▶ **EXERCISE INSTRUCTIONS**
Where the records below show a line containing "(273, 341) = (157, 251): red", start copying; end with the line containing "(483, 443) = (247, 335): brown", and copy it too.
=== Begin Enclosure ===
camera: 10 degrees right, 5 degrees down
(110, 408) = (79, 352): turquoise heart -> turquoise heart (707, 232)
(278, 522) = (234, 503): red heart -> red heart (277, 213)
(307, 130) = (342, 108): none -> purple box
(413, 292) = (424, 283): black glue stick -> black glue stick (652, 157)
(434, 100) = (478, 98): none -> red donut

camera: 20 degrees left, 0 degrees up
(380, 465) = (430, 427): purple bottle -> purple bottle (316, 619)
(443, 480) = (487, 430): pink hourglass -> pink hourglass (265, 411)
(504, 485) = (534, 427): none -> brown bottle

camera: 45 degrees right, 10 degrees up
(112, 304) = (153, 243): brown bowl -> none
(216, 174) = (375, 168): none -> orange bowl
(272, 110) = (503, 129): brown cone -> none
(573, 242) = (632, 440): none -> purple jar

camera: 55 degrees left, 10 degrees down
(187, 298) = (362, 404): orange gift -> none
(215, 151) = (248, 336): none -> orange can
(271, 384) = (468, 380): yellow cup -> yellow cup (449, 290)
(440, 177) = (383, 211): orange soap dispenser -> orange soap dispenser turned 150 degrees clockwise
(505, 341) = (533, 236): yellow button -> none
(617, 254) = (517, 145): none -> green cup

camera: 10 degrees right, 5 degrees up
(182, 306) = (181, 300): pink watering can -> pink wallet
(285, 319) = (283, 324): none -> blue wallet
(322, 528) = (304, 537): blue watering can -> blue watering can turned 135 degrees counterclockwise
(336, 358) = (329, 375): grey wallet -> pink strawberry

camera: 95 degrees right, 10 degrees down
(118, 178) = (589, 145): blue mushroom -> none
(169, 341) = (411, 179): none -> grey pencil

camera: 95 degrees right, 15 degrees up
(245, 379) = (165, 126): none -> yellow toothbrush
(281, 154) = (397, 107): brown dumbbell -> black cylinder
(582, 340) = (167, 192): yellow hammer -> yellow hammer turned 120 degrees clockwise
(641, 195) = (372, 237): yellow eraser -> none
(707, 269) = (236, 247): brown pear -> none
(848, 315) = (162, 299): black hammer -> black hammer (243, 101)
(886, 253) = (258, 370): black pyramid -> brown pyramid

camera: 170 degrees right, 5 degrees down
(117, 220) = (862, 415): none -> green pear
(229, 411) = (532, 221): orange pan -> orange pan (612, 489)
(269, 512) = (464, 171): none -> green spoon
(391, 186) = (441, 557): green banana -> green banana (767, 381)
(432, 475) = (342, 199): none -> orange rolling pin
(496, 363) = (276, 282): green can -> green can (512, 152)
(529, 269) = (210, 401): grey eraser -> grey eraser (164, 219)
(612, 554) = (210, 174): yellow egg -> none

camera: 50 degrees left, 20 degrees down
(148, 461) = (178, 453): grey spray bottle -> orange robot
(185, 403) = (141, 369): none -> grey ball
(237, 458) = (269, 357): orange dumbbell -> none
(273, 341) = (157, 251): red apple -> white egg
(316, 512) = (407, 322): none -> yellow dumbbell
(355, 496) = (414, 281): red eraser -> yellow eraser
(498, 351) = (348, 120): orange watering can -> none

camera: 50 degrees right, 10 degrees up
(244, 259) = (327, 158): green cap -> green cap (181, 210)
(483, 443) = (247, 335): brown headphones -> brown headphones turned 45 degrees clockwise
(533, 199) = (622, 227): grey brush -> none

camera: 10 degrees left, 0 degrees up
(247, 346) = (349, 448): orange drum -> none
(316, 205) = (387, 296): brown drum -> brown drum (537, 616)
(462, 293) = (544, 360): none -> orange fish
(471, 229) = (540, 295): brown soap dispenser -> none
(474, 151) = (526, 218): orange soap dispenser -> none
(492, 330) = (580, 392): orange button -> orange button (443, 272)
=== End Enclosure ===
▶ **RESULT OF THE EXERCISE**
(273, 341) = (157, 251): red apple -> white egg
(316, 512) = (407, 322): none -> yellow dumbbell
(355, 496) = (414, 281): red eraser -> yellow eraser
(498, 351) = (348, 120): orange watering can -> none

camera: 50 degrees right, 10 degrees up
(244, 259) = (327, 158): green cap -> green cap (181, 210)
(483, 443) = (247, 335): brown headphones -> brown headphones turned 45 degrees clockwise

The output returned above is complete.